■ **TASK INPUTS**:
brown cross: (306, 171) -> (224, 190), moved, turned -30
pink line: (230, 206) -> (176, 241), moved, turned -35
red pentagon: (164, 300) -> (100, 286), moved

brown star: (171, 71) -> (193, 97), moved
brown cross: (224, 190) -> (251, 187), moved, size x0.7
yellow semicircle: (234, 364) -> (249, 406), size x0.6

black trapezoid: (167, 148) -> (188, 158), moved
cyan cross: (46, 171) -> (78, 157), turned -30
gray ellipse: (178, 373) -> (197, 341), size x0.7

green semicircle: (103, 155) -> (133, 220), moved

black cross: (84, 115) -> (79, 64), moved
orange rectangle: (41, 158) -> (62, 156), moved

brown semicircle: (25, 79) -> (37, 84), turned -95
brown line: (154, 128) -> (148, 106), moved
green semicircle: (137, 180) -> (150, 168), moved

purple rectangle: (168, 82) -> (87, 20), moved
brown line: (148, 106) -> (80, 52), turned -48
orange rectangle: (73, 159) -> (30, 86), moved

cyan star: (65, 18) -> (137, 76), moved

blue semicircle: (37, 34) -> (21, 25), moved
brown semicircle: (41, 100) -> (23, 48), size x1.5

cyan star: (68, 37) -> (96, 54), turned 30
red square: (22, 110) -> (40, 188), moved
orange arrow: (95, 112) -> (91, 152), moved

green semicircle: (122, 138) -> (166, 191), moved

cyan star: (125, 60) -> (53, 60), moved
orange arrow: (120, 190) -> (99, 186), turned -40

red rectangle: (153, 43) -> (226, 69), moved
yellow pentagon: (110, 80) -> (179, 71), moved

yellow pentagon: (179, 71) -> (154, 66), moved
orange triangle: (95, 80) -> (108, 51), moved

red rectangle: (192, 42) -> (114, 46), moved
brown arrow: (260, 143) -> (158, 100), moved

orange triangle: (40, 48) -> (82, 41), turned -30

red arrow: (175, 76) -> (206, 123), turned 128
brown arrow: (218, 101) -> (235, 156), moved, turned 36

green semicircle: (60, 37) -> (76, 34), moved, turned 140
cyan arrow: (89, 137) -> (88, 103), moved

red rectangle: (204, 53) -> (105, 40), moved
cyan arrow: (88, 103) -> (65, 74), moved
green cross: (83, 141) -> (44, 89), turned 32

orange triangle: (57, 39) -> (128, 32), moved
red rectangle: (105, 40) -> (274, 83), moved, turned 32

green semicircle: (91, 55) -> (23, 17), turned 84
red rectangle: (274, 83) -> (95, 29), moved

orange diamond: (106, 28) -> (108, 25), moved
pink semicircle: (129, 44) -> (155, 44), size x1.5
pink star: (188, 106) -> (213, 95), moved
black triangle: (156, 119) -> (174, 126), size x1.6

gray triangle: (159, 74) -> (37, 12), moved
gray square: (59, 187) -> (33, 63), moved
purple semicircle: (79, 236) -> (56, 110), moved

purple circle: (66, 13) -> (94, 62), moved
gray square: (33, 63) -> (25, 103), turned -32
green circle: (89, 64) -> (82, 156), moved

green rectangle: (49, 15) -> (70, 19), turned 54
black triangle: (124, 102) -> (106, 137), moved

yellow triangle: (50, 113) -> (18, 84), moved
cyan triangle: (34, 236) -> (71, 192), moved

■ **WHAT IS NEEDED**: What is needed is a verbatim copy of the data, complete from first line to last.

■ **RESULT BELOW**:
brown cross: (306, 171) -> (224, 190), moved, turned -30
pink line: (230, 206) -> (176, 241), moved, turned -35
red pentagon: (164, 300) -> (100, 286), moved

brown star: (171, 71) -> (193, 97), moved
brown cross: (224, 190) -> (251, 187), moved, size x0.7
yellow semicircle: (234, 364) -> (249, 406), size x0.6

black trapezoid: (167, 148) -> (188, 158), moved
cyan cross: (46, 171) -> (78, 157), turned -30
gray ellipse: (178, 373) -> (197, 341), size x0.7

green semicircle: (103, 155) -> (133, 220), moved

black cross: (84, 115) -> (79, 64), moved
orange rectangle: (41, 158) -> (62, 156), moved

brown semicircle: (25, 79) -> (37, 84), turned -95
brown line: (154, 128) -> (148, 106), moved
green semicircle: (137, 180) -> (150, 168), moved

purple rectangle: (168, 82) -> (87, 20), moved
brown line: (148, 106) -> (80, 52), turned -48
orange rectangle: (73, 159) -> (30, 86), moved

cyan star: (65, 18) -> (137, 76), moved

blue semicircle: (37, 34) -> (21, 25), moved
brown semicircle: (41, 100) -> (23, 48), size x1.5

cyan star: (68, 37) -> (96, 54), turned 30
red square: (22, 110) -> (40, 188), moved
orange arrow: (95, 112) -> (91, 152), moved

green semicircle: (122, 138) -> (166, 191), moved

cyan star: (125, 60) -> (53, 60), moved
orange arrow: (120, 190) -> (99, 186), turned -40

red rectangle: (153, 43) -> (226, 69), moved
yellow pentagon: (110, 80) -> (179, 71), moved

yellow pentagon: (179, 71) -> (154, 66), moved
orange triangle: (95, 80) -> (108, 51), moved

red rectangle: (192, 42) -> (114, 46), moved
brown arrow: (260, 143) -> (158, 100), moved

orange triangle: (40, 48) -> (82, 41), turned -30

red arrow: (175, 76) -> (206, 123), turned 128
brown arrow: (218, 101) -> (235, 156), moved, turned 36

green semicircle: (60, 37) -> (76, 34), moved, turned 140
cyan arrow: (89, 137) -> (88, 103), moved

red rectangle: (204, 53) -> (105, 40), moved
cyan arrow: (88, 103) -> (65, 74), moved
green cross: (83, 141) -> (44, 89), turned 32

orange triangle: (57, 39) -> (128, 32), moved
red rectangle: (105, 40) -> (274, 83), moved, turned 32

green semicircle: (91, 55) -> (23, 17), turned 84
red rectangle: (274, 83) -> (95, 29), moved

orange diamond: (106, 28) -> (108, 25), moved
pink semicircle: (129, 44) -> (155, 44), size x1.5
pink star: (188, 106) -> (213, 95), moved
black triangle: (156, 119) -> (174, 126), size x1.6

gray triangle: (159, 74) -> (37, 12), moved
gray square: (59, 187) -> (33, 63), moved
purple semicircle: (79, 236) -> (56, 110), moved

purple circle: (66, 13) -> (94, 62), moved
gray square: (33, 63) -> (25, 103), turned -32
green circle: (89, 64) -> (82, 156), moved

green rectangle: (49, 15) -> (70, 19), turned 54
black triangle: (124, 102) -> (106, 137), moved

yellow triangle: (50, 113) -> (18, 84), moved
cyan triangle: (34, 236) -> (71, 192), moved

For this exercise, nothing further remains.